- How to complete this task -
Every record needs to come back as written, except for the pictures.

Before-and-after change records:
════════

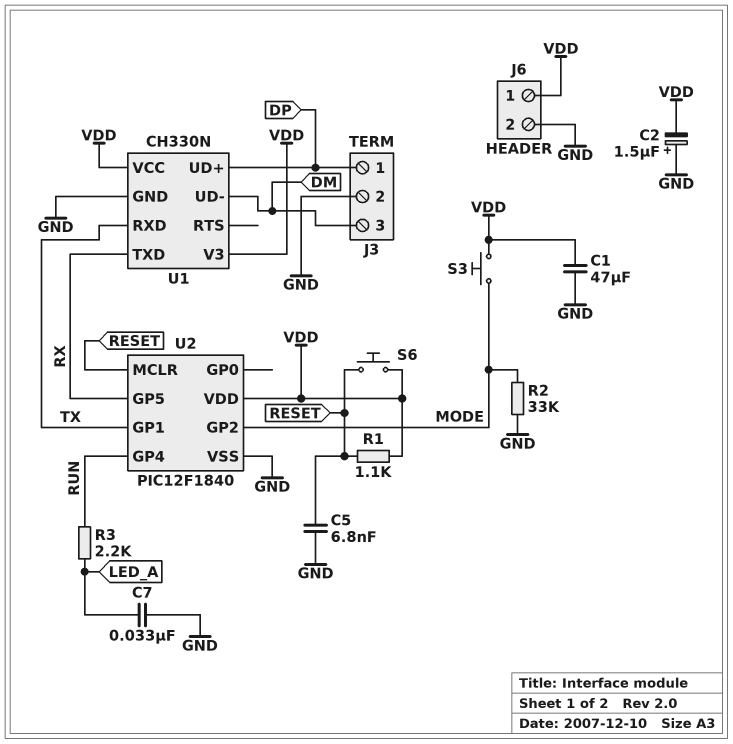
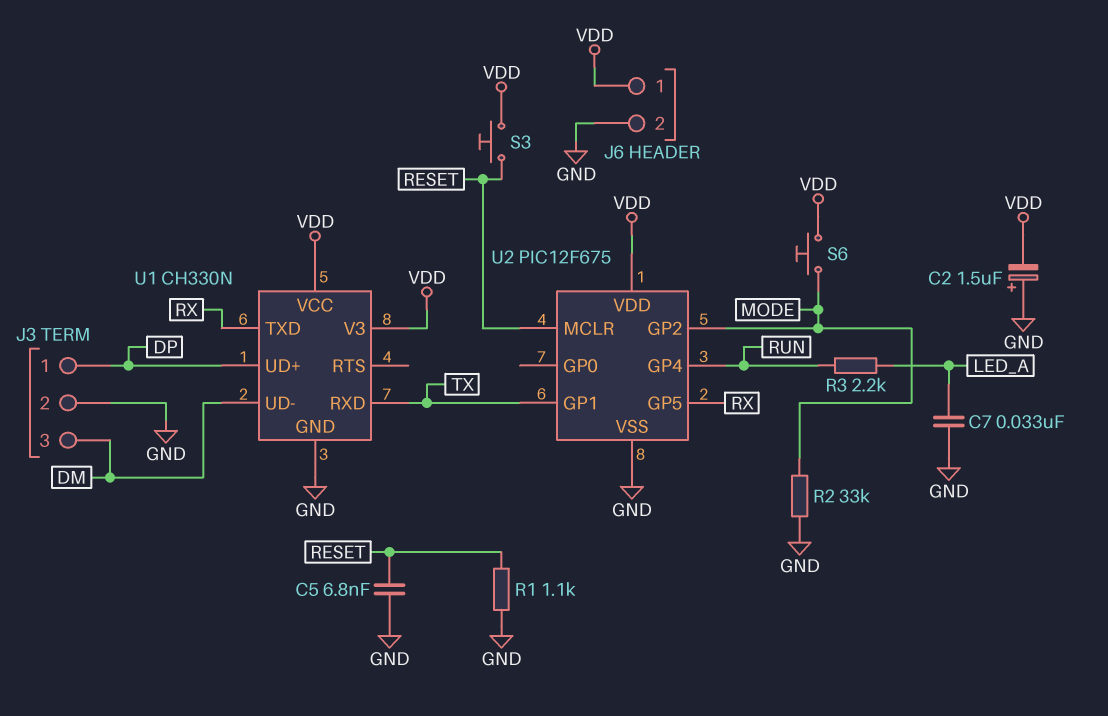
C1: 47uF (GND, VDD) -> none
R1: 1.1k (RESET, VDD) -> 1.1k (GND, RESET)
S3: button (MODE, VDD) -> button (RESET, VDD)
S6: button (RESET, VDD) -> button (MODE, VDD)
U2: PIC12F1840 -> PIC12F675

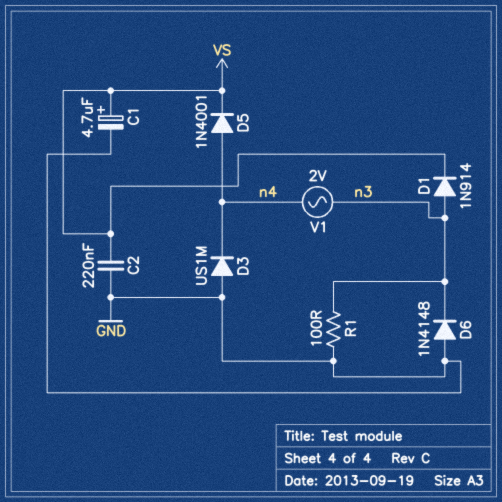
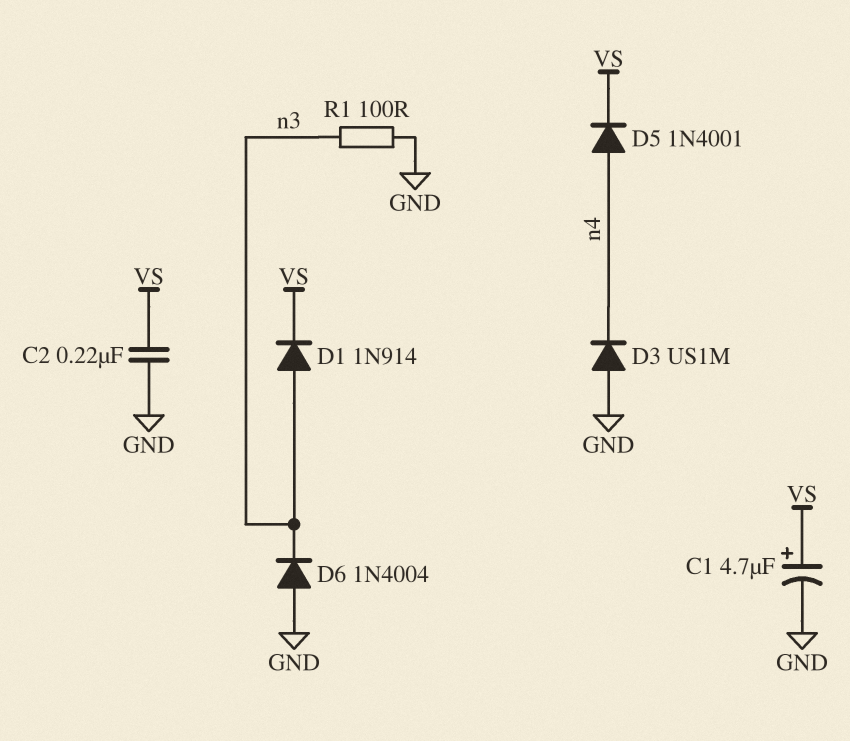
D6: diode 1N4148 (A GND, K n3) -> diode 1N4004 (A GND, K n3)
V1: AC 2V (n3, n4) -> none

════════

- Answer box -
C1: 47uF (GND, VDD) -> none
R1: 1.1k (RESET, VDD) -> 1.1k (GND, RESET)
S3: button (MODE, VDD) -> button (RESET, VDD)
S6: button (RESET, VDD) -> button (MODE, VDD)
U2: PIC12F1840 -> PIC12F675

D6: diode 1N4148 (A GND, K n3) -> diode 1N4004 (A GND, K n3)
V1: AC 2V (n3, n4) -> none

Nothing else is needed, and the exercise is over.